Extracted data entries
================================

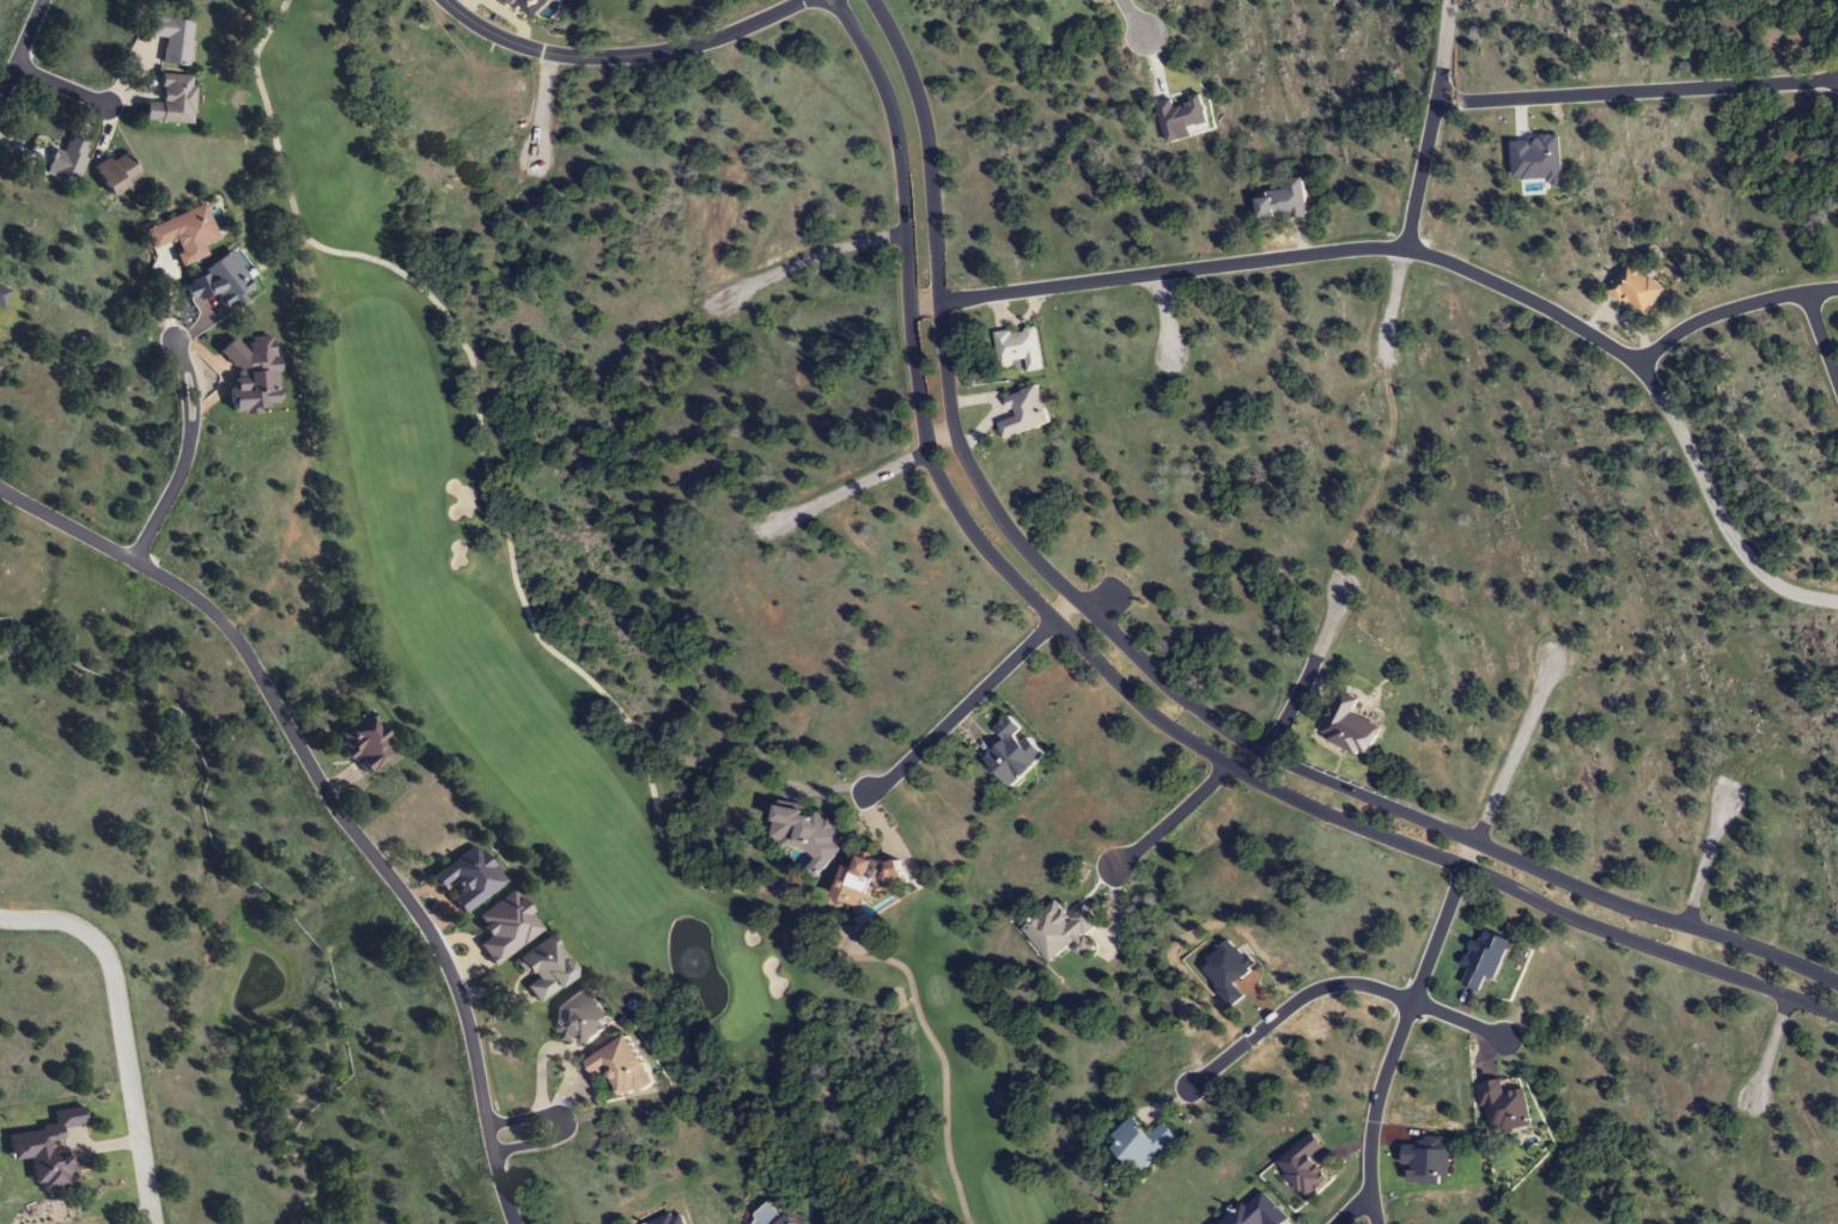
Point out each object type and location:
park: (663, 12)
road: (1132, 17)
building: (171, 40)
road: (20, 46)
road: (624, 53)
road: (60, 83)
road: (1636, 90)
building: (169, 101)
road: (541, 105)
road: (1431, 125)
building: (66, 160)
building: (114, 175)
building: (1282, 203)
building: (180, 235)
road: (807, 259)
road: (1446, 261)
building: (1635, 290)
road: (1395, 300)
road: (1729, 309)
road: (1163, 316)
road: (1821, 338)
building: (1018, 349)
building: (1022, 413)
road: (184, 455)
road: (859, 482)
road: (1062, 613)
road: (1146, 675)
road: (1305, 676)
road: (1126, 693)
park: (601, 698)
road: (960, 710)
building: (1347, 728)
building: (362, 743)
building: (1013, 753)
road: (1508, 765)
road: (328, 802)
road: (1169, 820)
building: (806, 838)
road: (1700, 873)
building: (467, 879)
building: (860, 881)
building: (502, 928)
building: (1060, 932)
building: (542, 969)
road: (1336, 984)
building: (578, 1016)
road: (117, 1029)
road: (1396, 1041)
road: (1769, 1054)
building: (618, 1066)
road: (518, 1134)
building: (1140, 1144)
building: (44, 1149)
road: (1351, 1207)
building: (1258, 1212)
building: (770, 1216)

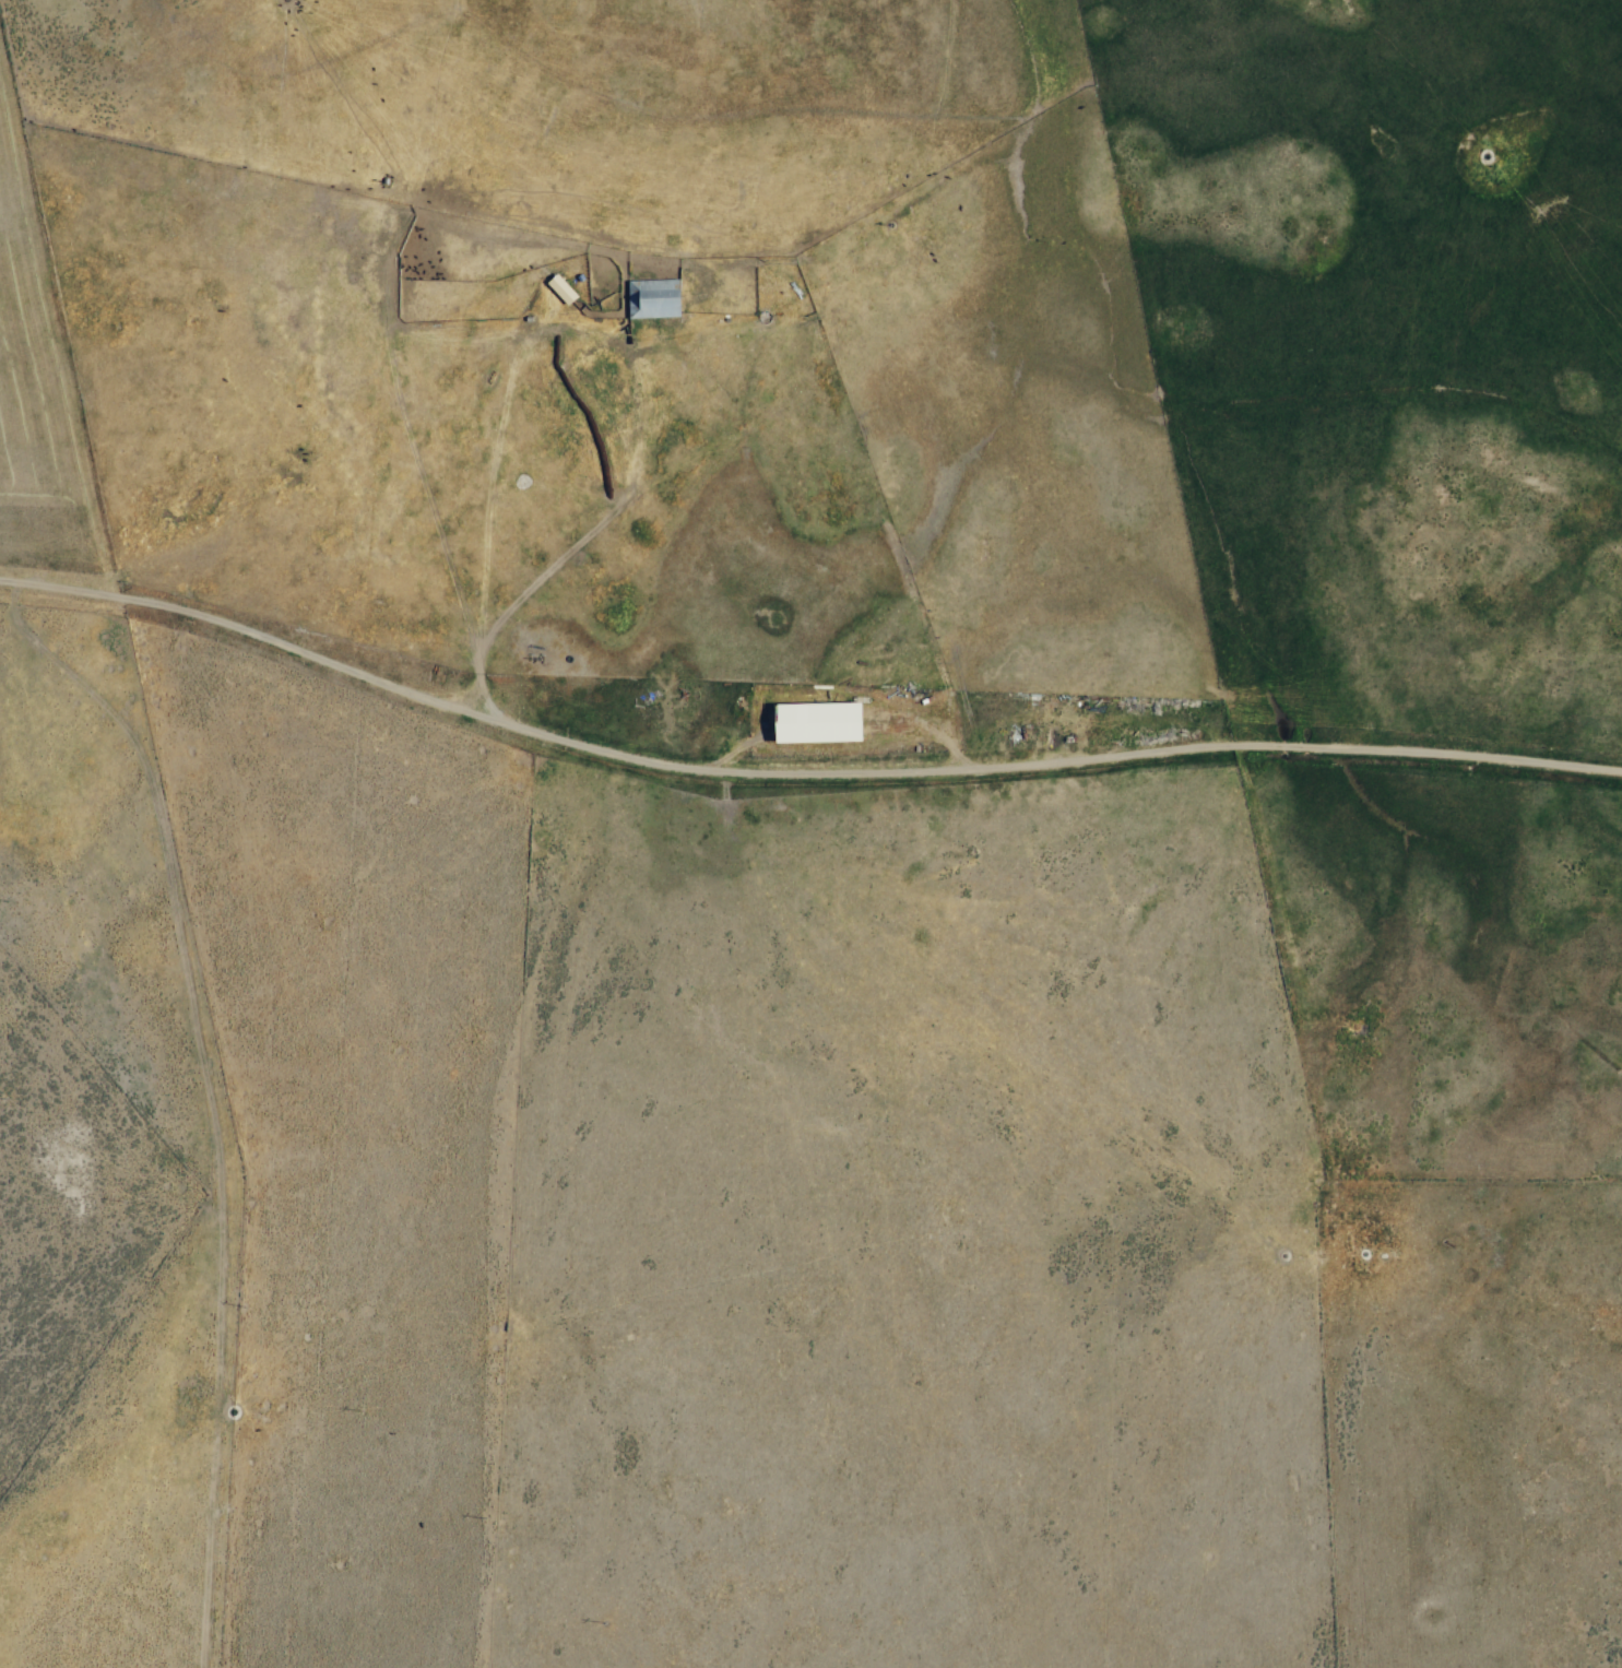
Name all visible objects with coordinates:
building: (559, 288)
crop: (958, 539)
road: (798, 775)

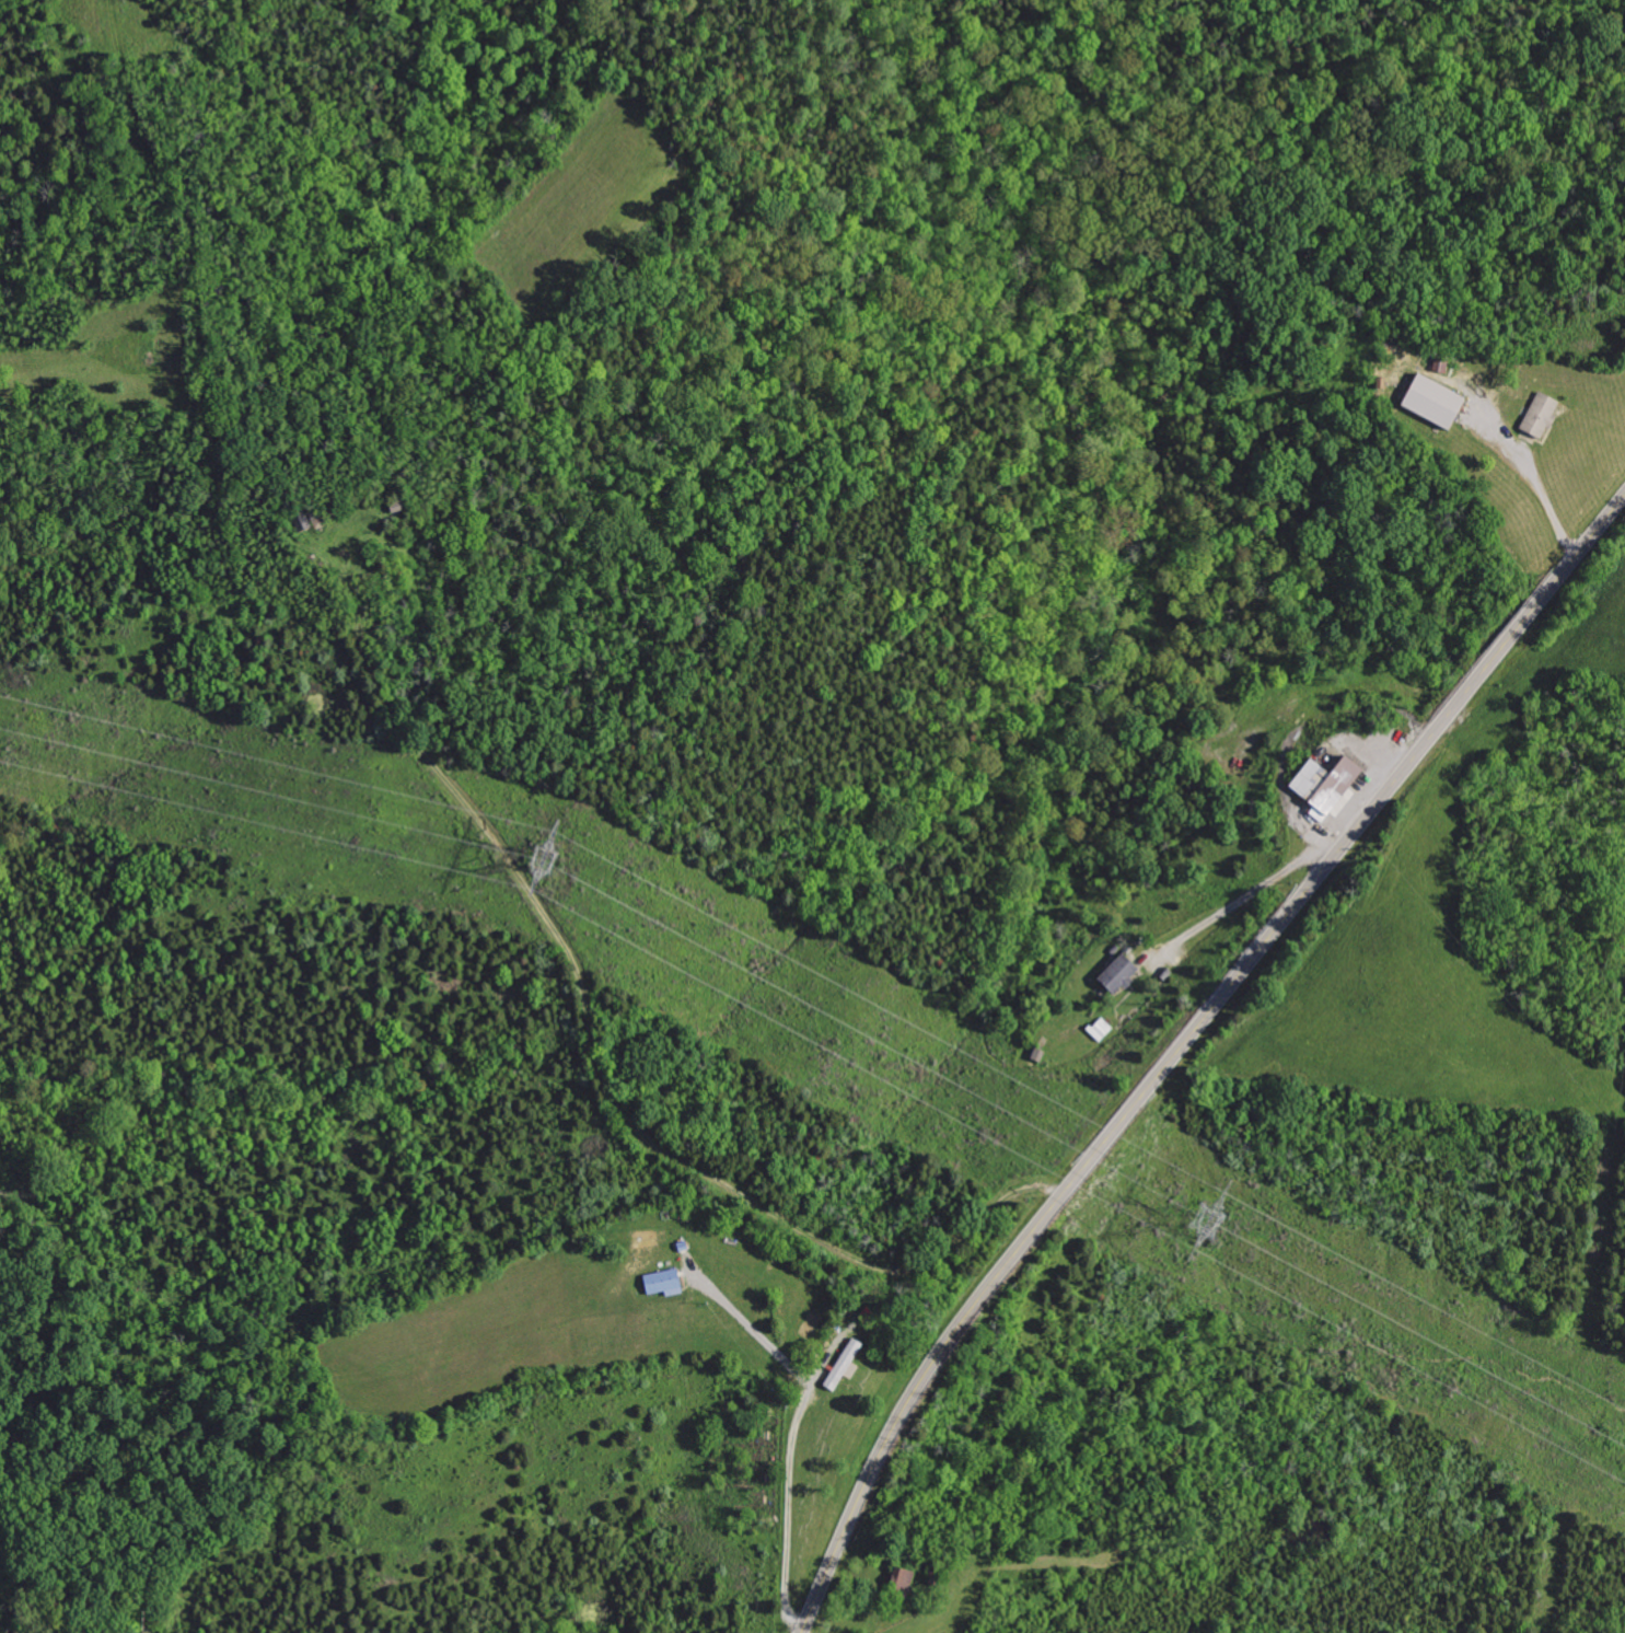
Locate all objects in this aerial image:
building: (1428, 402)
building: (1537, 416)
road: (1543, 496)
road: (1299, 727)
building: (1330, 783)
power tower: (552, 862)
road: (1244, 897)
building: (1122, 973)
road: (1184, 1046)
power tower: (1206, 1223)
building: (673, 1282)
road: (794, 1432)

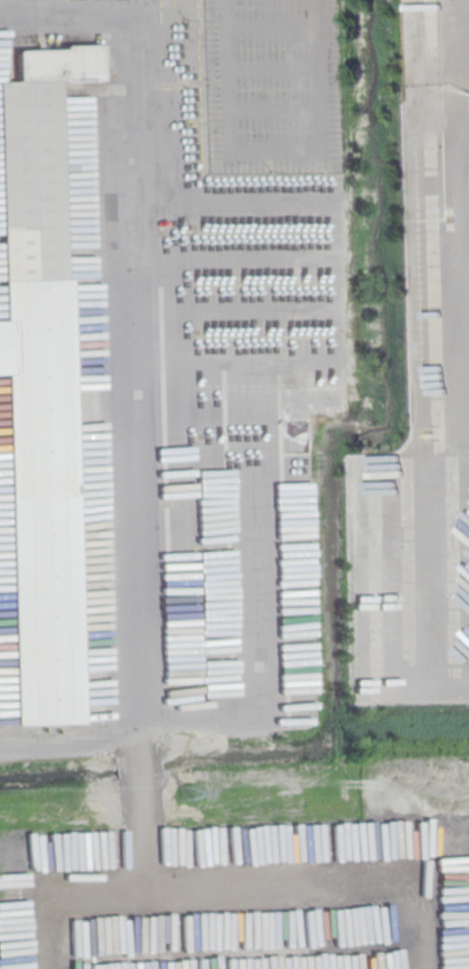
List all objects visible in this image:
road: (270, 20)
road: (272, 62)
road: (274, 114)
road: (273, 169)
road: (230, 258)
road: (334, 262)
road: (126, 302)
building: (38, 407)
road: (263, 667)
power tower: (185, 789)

================================

Instructions for the task. Going through the data above, count each line that contains "visible" and give only that figure.

Answer to this exercise. 2